[RECORDS SUPPLIED]:
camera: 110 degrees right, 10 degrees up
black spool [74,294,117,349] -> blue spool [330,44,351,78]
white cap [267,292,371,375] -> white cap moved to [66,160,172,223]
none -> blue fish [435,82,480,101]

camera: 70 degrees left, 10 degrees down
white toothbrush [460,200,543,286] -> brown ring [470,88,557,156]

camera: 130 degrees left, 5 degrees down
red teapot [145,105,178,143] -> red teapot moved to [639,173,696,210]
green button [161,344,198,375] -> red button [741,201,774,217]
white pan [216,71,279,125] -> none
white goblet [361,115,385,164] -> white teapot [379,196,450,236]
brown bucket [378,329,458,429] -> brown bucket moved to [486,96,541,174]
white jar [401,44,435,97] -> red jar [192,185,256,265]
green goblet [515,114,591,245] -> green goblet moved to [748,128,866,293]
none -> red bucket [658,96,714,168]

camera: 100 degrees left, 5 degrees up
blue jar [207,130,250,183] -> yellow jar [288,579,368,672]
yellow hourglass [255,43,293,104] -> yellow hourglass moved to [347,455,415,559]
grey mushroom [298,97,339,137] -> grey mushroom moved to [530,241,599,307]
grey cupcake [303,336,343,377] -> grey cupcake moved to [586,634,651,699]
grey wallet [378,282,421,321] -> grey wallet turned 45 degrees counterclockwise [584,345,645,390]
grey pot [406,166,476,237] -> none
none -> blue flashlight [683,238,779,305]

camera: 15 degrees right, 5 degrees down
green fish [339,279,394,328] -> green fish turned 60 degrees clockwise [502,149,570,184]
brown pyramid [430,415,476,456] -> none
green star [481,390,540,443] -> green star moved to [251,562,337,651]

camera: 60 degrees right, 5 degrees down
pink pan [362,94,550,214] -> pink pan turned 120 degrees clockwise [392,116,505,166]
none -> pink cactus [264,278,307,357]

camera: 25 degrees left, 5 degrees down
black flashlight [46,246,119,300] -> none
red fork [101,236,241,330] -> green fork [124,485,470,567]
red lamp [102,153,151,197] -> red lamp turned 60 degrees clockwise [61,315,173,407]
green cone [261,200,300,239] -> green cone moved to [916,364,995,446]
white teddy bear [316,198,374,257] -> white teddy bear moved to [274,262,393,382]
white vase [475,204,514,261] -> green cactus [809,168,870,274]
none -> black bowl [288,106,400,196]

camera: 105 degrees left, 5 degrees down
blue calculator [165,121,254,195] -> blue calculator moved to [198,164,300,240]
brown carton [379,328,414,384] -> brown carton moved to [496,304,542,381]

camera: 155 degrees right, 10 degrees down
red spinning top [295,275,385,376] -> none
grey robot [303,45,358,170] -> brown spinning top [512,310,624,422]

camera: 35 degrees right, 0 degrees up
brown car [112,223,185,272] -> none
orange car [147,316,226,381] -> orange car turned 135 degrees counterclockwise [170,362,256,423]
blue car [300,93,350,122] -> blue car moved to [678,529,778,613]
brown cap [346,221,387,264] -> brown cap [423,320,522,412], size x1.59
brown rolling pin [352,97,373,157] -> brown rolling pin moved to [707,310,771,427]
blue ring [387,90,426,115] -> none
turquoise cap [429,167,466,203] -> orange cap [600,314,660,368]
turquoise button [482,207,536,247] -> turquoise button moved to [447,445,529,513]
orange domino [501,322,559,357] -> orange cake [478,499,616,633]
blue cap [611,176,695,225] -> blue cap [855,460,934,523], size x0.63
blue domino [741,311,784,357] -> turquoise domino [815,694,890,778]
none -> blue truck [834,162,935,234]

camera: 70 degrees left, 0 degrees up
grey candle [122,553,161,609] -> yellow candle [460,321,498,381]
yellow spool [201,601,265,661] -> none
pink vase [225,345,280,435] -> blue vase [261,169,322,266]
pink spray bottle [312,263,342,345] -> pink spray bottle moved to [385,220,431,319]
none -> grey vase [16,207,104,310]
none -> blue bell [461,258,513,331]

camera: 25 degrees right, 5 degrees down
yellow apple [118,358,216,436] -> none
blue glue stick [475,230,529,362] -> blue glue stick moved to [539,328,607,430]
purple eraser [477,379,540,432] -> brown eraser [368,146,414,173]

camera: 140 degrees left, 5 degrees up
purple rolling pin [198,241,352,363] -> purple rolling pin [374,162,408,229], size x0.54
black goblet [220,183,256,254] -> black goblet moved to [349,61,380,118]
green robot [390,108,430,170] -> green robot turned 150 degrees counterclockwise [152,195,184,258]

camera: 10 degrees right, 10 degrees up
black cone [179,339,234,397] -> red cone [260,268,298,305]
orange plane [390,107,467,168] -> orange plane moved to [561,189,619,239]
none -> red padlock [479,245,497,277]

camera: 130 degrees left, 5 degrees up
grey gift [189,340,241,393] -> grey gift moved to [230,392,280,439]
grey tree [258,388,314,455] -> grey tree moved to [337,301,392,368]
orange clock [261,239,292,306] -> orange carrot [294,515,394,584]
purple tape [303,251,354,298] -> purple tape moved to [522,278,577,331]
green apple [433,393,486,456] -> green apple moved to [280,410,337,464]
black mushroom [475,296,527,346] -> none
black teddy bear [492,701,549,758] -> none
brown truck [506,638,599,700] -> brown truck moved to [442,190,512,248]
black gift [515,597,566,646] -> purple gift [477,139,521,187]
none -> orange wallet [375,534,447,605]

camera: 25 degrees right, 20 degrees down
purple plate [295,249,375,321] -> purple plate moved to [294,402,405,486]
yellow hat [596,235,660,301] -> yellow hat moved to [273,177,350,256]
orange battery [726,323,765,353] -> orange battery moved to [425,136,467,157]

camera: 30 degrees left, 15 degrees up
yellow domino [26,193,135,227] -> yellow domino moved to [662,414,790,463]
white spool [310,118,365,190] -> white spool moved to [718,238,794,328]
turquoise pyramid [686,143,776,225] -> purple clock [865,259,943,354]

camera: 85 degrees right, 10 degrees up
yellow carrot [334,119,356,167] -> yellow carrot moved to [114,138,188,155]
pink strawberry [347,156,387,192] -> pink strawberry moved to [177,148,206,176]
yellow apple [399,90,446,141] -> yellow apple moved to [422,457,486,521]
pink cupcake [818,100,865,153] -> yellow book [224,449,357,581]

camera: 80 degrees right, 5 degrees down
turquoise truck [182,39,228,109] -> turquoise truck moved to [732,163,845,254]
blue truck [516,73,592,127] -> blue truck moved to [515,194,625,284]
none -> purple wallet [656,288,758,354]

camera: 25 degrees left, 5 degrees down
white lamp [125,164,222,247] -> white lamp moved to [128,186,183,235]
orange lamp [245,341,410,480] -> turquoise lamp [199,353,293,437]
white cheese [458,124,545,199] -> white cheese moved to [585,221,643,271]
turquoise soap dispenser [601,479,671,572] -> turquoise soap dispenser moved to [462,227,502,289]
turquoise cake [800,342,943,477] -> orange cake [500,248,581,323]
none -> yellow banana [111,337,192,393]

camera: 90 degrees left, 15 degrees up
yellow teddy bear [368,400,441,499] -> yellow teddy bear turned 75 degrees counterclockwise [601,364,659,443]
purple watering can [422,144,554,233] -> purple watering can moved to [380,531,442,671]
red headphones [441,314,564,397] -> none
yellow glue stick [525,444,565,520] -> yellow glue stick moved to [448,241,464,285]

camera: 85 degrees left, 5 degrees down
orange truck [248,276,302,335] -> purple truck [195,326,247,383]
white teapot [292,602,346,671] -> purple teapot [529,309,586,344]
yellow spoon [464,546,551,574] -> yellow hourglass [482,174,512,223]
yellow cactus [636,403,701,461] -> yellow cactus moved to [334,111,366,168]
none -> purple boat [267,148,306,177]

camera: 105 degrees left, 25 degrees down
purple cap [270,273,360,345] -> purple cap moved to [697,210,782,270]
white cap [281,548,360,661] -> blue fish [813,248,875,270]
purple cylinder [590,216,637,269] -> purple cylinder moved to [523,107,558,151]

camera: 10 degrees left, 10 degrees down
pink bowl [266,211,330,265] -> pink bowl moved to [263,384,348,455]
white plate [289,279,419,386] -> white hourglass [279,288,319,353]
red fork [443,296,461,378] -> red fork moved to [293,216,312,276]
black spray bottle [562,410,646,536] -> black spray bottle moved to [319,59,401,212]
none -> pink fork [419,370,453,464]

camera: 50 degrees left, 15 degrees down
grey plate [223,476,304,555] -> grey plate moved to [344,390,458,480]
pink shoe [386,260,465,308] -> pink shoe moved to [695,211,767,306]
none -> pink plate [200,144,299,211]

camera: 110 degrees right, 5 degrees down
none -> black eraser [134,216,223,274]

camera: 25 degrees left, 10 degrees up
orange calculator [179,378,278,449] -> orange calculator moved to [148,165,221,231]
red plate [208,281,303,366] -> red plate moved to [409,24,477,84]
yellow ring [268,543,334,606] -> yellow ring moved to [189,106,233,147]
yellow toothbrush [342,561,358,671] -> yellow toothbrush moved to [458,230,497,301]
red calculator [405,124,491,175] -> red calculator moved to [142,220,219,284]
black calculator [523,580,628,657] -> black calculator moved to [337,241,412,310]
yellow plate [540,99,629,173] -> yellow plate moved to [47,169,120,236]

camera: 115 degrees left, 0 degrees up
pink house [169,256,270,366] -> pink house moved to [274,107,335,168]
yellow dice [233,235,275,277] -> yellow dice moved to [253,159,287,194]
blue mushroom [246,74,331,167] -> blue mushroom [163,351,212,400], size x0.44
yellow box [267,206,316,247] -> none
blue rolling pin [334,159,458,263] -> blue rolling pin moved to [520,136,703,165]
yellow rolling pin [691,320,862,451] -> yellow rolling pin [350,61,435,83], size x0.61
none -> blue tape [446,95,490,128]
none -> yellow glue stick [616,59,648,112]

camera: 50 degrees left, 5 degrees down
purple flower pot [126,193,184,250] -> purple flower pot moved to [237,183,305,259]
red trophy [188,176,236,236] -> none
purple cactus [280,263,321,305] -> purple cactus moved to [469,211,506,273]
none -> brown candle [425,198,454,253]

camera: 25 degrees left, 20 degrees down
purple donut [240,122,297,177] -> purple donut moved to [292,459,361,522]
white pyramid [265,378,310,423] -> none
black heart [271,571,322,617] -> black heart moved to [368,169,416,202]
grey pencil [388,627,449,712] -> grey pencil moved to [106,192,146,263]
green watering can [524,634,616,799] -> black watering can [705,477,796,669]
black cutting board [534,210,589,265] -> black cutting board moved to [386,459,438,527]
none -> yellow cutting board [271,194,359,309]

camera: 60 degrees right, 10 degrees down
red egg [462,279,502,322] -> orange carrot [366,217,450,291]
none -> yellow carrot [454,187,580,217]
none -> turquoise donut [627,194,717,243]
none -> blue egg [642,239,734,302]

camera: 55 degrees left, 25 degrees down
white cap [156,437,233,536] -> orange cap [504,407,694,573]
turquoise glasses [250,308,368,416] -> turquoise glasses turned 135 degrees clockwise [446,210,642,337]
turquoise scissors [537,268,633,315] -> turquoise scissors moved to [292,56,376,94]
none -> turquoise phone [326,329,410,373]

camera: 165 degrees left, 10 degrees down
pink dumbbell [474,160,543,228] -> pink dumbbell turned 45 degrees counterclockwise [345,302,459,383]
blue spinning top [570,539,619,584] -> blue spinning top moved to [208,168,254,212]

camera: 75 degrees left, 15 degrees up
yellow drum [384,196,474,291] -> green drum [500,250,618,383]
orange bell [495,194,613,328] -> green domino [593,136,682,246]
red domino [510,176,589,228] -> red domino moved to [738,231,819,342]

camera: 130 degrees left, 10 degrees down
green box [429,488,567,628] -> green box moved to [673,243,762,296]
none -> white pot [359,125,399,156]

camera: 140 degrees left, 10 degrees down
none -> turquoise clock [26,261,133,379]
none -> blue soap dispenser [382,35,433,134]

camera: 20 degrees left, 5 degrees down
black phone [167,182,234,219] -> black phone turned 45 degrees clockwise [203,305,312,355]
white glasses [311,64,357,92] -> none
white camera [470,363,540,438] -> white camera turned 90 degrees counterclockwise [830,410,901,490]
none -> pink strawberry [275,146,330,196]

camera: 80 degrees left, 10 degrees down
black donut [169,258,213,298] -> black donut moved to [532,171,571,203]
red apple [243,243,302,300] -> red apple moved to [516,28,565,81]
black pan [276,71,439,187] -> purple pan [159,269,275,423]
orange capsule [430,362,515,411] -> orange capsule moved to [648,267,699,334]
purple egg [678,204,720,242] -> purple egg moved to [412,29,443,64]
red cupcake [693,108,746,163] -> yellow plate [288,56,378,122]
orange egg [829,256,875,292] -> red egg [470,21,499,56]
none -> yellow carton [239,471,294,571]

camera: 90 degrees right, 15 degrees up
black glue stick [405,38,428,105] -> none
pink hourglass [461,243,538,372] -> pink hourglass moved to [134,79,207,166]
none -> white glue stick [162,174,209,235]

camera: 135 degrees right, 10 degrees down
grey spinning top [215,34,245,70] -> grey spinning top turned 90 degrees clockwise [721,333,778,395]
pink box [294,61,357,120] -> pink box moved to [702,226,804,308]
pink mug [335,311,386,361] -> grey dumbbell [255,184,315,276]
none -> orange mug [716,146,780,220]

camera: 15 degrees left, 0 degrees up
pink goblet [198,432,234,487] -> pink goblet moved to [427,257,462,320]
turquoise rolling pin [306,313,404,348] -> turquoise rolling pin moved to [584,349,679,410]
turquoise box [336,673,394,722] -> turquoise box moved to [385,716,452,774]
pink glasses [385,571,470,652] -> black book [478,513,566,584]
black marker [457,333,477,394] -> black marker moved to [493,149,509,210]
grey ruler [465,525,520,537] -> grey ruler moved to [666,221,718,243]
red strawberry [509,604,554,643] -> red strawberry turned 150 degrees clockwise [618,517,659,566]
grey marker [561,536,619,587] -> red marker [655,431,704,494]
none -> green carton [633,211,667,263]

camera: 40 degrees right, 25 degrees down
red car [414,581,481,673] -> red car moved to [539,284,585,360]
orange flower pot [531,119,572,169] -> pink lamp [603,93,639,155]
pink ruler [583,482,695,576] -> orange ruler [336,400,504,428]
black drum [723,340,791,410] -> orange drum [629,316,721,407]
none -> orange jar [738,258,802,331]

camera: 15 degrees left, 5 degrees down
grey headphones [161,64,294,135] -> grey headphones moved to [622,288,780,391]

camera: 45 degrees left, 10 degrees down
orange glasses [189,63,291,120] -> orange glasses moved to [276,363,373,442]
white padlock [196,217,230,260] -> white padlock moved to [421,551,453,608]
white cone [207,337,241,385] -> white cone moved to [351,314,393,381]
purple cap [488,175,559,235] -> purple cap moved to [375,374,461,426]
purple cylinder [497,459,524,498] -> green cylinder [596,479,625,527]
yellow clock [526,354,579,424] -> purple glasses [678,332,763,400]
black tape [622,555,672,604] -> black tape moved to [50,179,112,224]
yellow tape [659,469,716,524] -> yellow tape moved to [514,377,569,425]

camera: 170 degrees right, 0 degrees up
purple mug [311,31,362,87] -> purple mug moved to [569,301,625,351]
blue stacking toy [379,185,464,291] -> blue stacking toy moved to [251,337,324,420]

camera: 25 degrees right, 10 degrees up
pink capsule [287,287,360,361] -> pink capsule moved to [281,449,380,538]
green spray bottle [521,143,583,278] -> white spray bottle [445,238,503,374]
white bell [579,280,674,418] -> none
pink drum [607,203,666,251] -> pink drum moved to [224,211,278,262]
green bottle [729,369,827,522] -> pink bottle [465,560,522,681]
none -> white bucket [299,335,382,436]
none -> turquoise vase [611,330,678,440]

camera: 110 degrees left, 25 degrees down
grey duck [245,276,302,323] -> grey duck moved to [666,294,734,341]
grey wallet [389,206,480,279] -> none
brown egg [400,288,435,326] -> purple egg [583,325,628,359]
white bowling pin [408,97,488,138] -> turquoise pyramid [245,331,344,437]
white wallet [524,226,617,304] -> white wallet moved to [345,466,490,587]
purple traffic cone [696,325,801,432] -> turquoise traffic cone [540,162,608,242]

[EXERCISE INSTRUCTIONS]:
Each line in the entries above, starting at the line with "grey tree [258,388,314,455]" and ending at the line with "yellow teddy bear [368,400,441,499]", is to be printed exactly, and only those lines.

[EXERCISE SOLUTION]:
grey tree [258,388,314,455] -> grey tree moved to [337,301,392,368]
orange clock [261,239,292,306] -> orange carrot [294,515,394,584]
purple tape [303,251,354,298] -> purple tape moved to [522,278,577,331]
green apple [433,393,486,456] -> green apple moved to [280,410,337,464]
black mushroom [475,296,527,346] -> none
black teddy bear [492,701,549,758] -> none
brown truck [506,638,599,700] -> brown truck moved to [442,190,512,248]
black gift [515,597,566,646] -> purple gift [477,139,521,187]
none -> orange wallet [375,534,447,605]

camera: 25 degrees right, 20 degrees down
purple plate [295,249,375,321] -> purple plate moved to [294,402,405,486]
yellow hat [596,235,660,301] -> yellow hat moved to [273,177,350,256]
orange battery [726,323,765,353] -> orange battery moved to [425,136,467,157]

camera: 30 degrees left, 15 degrees up
yellow domino [26,193,135,227] -> yellow domino moved to [662,414,790,463]
white spool [310,118,365,190] -> white spool moved to [718,238,794,328]
turquoise pyramid [686,143,776,225] -> purple clock [865,259,943,354]

camera: 85 degrees right, 10 degrees up
yellow carrot [334,119,356,167] -> yellow carrot moved to [114,138,188,155]
pink strawberry [347,156,387,192] -> pink strawberry moved to [177,148,206,176]
yellow apple [399,90,446,141] -> yellow apple moved to [422,457,486,521]
pink cupcake [818,100,865,153] -> yellow book [224,449,357,581]

camera: 80 degrees right, 5 degrees down
turquoise truck [182,39,228,109] -> turquoise truck moved to [732,163,845,254]
blue truck [516,73,592,127] -> blue truck moved to [515,194,625,284]
none -> purple wallet [656,288,758,354]

camera: 25 degrees left, 5 degrees down
white lamp [125,164,222,247] -> white lamp moved to [128,186,183,235]
orange lamp [245,341,410,480] -> turquoise lamp [199,353,293,437]
white cheese [458,124,545,199] -> white cheese moved to [585,221,643,271]
turquoise soap dispenser [601,479,671,572] -> turquoise soap dispenser moved to [462,227,502,289]
turquoise cake [800,342,943,477] -> orange cake [500,248,581,323]
none -> yellow banana [111,337,192,393]

camera: 90 degrees left, 15 degrees up
yellow teddy bear [368,400,441,499] -> yellow teddy bear turned 75 degrees counterclockwise [601,364,659,443]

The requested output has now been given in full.